◆ TASK REQUIREMENTS: Only one stretch of the data below should be repeated: the lines from the line containing "yellow 1x4 brick [808,277,943,424]" through the line containing "lime 1x2 brick [849,251,912,281]", inclusive, exactly as they are.

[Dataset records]

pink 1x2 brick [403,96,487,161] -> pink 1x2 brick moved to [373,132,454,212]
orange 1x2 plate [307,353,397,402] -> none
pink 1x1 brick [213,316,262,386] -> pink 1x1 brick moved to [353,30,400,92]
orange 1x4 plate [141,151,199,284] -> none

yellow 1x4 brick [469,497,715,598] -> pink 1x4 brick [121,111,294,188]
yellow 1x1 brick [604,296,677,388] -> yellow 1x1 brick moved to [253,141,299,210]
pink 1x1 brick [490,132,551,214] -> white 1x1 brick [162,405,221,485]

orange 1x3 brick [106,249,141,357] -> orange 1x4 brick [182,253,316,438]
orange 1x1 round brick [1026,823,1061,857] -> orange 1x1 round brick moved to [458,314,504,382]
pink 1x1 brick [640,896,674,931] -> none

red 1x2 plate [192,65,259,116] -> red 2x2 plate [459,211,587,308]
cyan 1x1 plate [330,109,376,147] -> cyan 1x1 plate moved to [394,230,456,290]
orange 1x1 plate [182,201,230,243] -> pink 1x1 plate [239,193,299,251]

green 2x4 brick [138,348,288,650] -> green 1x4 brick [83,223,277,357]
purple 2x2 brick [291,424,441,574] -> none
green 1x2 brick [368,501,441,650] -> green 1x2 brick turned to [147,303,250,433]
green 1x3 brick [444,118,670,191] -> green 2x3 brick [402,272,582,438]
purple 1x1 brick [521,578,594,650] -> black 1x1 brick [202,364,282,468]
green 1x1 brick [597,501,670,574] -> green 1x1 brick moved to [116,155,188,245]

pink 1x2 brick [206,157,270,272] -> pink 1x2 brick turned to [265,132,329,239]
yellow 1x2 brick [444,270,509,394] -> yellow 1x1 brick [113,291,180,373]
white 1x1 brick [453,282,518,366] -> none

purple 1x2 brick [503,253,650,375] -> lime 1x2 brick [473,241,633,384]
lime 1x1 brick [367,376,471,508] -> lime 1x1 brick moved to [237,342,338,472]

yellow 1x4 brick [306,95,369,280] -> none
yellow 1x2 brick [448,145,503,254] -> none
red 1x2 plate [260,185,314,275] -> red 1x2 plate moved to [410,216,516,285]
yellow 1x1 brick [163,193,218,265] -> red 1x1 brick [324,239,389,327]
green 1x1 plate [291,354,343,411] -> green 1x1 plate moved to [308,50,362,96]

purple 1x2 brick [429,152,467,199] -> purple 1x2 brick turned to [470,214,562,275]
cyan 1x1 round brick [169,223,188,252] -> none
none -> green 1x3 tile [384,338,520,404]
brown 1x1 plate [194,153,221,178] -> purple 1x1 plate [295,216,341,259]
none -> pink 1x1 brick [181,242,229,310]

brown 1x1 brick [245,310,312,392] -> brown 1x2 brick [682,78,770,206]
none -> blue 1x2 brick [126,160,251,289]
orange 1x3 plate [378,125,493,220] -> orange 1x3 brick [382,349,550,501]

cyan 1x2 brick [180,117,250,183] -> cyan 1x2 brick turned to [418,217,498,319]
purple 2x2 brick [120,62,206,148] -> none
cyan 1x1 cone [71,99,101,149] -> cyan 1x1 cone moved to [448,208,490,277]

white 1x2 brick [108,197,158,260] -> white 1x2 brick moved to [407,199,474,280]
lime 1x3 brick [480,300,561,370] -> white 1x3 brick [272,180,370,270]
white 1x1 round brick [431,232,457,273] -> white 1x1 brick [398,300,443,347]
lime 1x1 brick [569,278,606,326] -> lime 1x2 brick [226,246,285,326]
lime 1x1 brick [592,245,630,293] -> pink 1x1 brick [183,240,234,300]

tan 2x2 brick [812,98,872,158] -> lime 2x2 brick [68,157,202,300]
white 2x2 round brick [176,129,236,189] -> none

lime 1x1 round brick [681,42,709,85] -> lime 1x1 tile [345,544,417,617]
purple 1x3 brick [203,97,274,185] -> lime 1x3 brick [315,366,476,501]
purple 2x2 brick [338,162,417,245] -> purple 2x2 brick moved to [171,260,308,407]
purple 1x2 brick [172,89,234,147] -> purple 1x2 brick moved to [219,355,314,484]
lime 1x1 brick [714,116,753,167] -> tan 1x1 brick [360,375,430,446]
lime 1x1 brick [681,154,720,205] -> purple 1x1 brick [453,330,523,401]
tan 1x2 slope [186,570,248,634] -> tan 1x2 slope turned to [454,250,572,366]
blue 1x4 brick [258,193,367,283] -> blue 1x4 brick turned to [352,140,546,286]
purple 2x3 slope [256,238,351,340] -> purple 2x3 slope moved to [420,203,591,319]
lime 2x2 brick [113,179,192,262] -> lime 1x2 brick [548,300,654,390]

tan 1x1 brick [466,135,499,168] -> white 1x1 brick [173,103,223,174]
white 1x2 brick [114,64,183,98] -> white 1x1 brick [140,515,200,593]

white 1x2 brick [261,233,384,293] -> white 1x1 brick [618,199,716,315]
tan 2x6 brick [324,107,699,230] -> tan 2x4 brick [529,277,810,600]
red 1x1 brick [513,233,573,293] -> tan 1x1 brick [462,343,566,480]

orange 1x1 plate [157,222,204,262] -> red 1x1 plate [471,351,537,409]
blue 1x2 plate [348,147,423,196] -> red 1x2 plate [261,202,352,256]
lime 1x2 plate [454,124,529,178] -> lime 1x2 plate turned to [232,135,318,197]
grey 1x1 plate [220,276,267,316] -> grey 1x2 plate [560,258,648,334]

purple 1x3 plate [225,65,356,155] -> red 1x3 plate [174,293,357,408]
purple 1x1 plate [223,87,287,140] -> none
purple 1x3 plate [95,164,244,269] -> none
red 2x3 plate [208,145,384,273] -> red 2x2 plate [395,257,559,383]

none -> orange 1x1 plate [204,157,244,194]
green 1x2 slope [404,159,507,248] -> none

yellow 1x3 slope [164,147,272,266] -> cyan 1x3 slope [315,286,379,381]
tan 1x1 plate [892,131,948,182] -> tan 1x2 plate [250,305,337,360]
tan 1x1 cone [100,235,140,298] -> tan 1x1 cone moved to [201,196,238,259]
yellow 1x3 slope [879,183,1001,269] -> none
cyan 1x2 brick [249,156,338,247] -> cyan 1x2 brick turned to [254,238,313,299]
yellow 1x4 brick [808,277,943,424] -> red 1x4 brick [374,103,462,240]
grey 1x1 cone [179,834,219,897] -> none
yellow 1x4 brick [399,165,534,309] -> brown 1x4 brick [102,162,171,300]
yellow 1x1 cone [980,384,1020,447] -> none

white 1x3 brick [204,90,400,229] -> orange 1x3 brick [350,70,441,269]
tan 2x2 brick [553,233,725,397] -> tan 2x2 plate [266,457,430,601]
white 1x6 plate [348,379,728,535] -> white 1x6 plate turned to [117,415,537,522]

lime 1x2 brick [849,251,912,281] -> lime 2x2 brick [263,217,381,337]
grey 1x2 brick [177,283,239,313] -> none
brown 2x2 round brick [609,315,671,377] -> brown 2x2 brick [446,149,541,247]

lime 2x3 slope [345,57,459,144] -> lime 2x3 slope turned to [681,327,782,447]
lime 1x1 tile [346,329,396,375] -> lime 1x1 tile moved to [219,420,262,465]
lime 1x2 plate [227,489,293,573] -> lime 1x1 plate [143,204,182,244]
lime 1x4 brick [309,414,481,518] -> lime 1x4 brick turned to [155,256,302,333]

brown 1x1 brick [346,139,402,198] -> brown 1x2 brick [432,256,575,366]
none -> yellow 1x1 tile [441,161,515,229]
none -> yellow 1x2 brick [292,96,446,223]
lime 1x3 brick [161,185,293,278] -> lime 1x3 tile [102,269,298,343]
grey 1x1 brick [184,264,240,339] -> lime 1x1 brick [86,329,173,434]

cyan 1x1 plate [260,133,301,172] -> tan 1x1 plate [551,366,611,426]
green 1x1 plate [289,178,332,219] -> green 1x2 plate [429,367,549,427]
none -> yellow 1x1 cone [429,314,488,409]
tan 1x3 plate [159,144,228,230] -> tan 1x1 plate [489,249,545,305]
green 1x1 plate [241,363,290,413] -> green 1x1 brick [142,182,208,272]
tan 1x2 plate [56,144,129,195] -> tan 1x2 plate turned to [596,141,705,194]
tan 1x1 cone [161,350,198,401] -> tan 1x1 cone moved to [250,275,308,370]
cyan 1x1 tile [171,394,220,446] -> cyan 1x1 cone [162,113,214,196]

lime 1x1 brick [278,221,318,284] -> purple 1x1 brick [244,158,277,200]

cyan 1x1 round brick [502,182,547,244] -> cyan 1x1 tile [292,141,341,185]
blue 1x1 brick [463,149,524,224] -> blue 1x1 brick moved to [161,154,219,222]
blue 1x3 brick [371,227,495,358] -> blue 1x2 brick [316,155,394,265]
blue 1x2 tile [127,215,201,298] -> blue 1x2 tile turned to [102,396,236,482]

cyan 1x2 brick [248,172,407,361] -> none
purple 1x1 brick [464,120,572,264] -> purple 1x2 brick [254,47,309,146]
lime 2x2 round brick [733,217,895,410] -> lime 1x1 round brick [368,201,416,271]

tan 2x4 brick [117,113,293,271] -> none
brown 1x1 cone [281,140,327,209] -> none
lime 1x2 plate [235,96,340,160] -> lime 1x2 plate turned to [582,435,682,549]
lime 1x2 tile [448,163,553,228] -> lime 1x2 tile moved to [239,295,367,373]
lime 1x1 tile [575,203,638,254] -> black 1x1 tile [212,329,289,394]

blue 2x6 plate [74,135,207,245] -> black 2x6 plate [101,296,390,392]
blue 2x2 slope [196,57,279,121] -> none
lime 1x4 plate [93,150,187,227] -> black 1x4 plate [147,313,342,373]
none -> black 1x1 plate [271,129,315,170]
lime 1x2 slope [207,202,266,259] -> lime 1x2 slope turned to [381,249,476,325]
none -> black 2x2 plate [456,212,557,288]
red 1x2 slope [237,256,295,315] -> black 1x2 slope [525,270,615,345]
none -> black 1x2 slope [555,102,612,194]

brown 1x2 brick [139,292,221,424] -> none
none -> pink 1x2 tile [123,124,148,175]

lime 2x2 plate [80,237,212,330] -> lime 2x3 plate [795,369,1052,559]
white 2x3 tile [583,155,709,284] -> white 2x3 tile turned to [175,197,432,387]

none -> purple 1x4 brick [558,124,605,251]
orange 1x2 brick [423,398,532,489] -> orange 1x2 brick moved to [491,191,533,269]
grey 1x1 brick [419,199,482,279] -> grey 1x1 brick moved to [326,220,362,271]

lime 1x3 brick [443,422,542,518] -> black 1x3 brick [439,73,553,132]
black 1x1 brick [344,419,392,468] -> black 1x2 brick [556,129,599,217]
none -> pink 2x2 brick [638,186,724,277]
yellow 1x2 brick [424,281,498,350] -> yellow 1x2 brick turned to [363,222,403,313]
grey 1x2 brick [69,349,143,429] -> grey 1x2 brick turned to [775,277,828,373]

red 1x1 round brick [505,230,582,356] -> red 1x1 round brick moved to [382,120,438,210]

◆ RESULT OF THIS EXERCISE:
yellow 1x4 brick [808,277,943,424] -> red 1x4 brick [374,103,462,240]
grey 1x1 cone [179,834,219,897] -> none
yellow 1x4 brick [399,165,534,309] -> brown 1x4 brick [102,162,171,300]
yellow 1x1 cone [980,384,1020,447] -> none

white 1x3 brick [204,90,400,229] -> orange 1x3 brick [350,70,441,269]
tan 2x2 brick [553,233,725,397] -> tan 2x2 plate [266,457,430,601]
white 1x6 plate [348,379,728,535] -> white 1x6 plate turned to [117,415,537,522]

lime 1x2 brick [849,251,912,281] -> lime 2x2 brick [263,217,381,337]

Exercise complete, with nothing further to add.